• _Aim of the exercise_
Reproduce every line of the material below exactly. No pictures belong in the copy.
────────────────────────────────────────
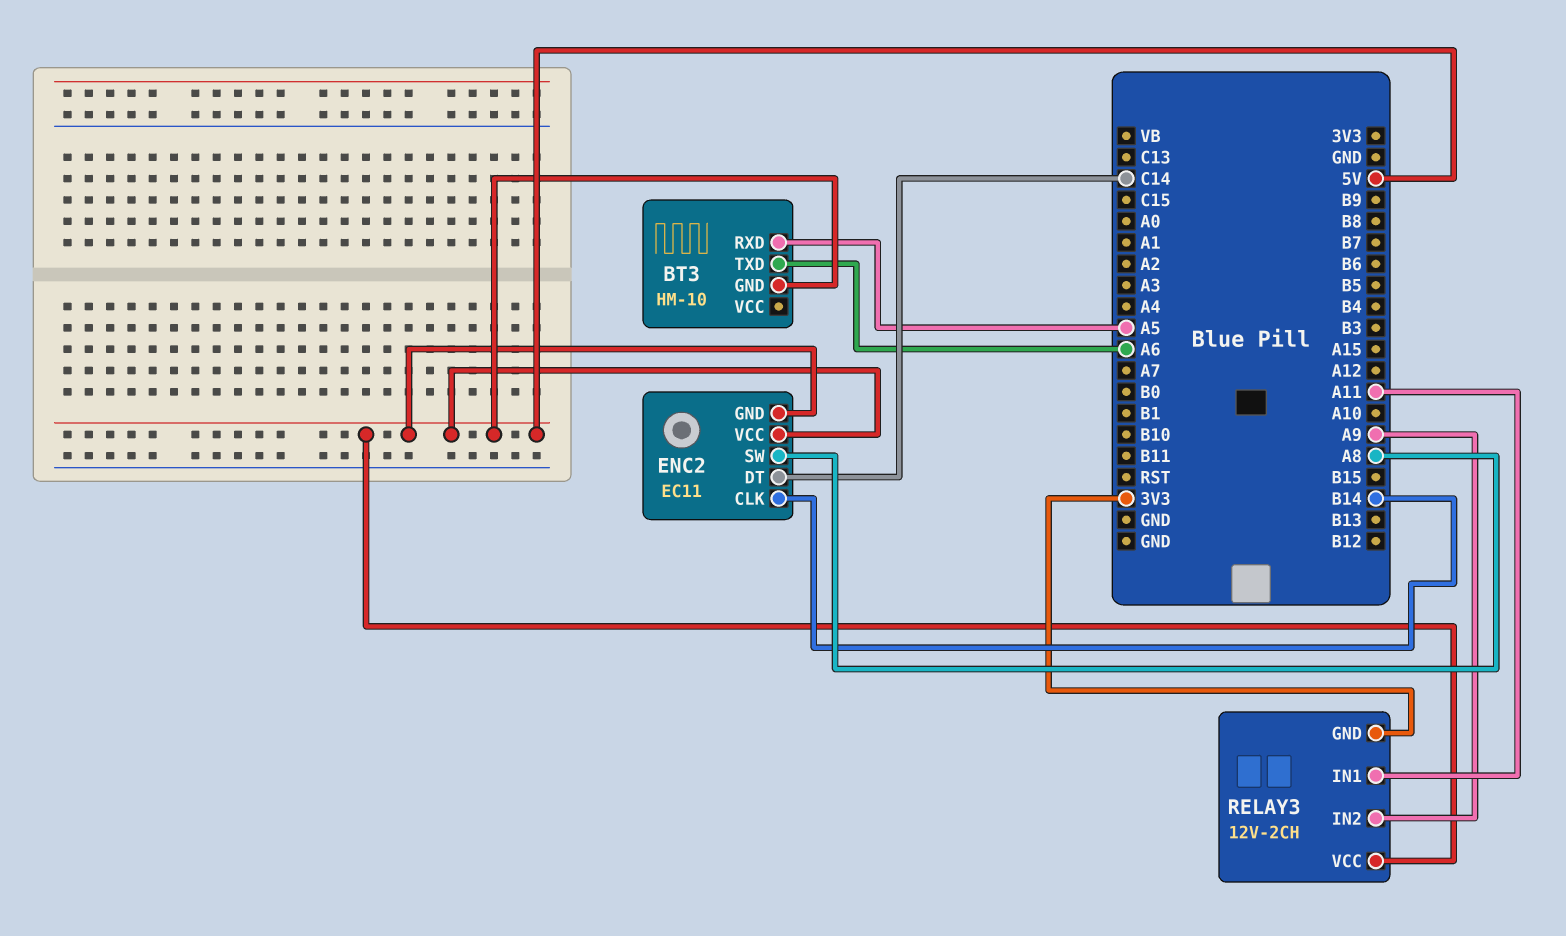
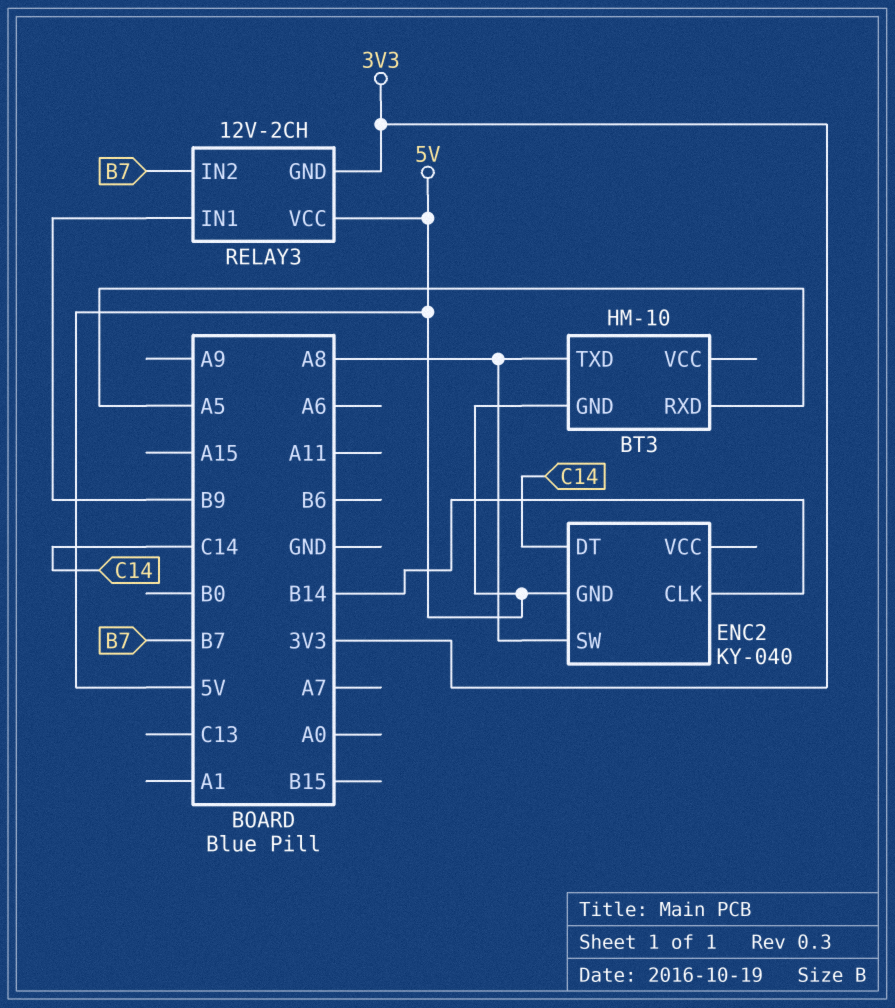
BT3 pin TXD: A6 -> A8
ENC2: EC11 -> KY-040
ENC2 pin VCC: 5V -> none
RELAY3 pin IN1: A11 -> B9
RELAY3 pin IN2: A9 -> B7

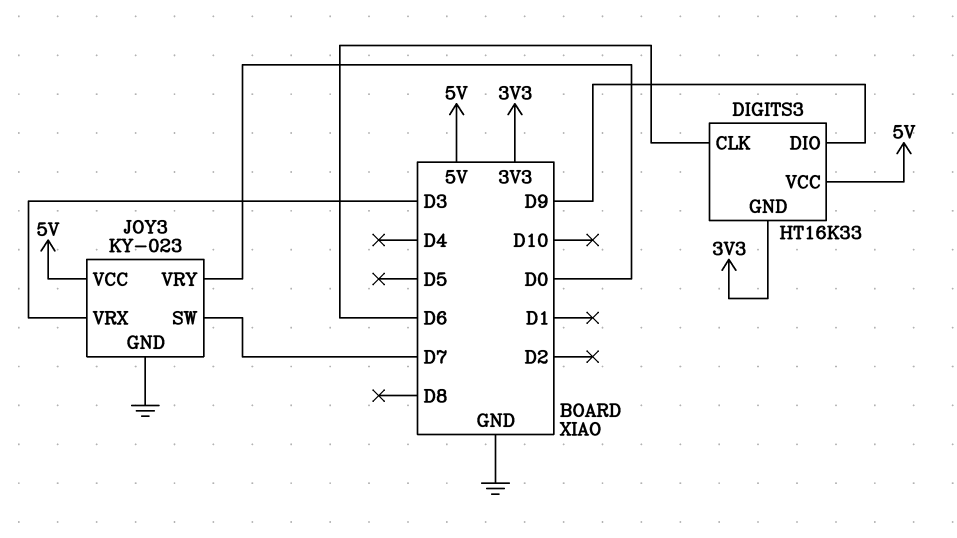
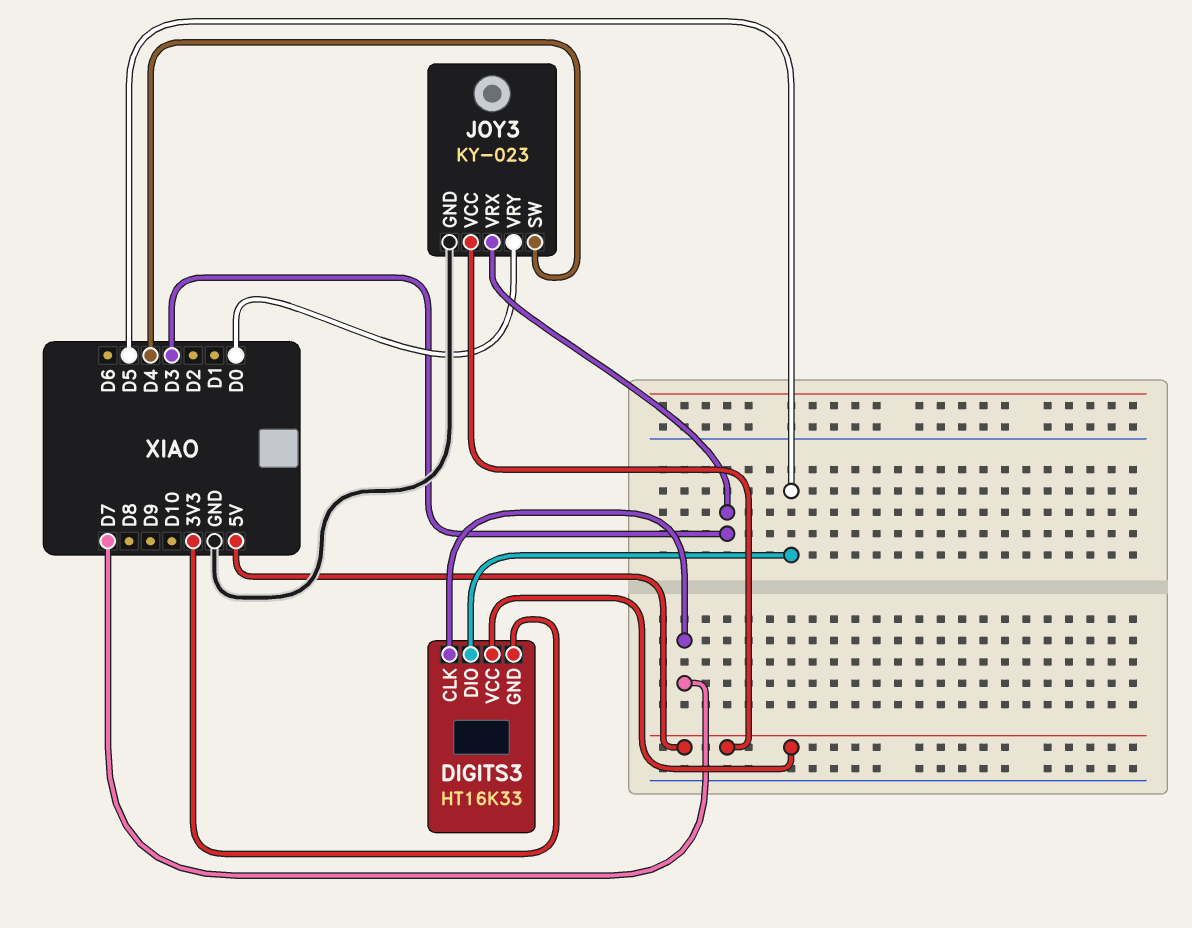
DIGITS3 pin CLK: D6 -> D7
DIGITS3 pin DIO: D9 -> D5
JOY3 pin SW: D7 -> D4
────────────────────────────────────────
• _Output for this task_
BT3 pin TXD: A6 -> A8
ENC2: EC11 -> KY-040
ENC2 pin VCC: 5V -> none
RELAY3 pin IN1: A11 -> B9
RELAY3 pin IN2: A9 -> B7

DIGITS3 pin CLK: D6 -> D7
DIGITS3 pin DIO: D9 -> D5
JOY3 pin SW: D7 -> D4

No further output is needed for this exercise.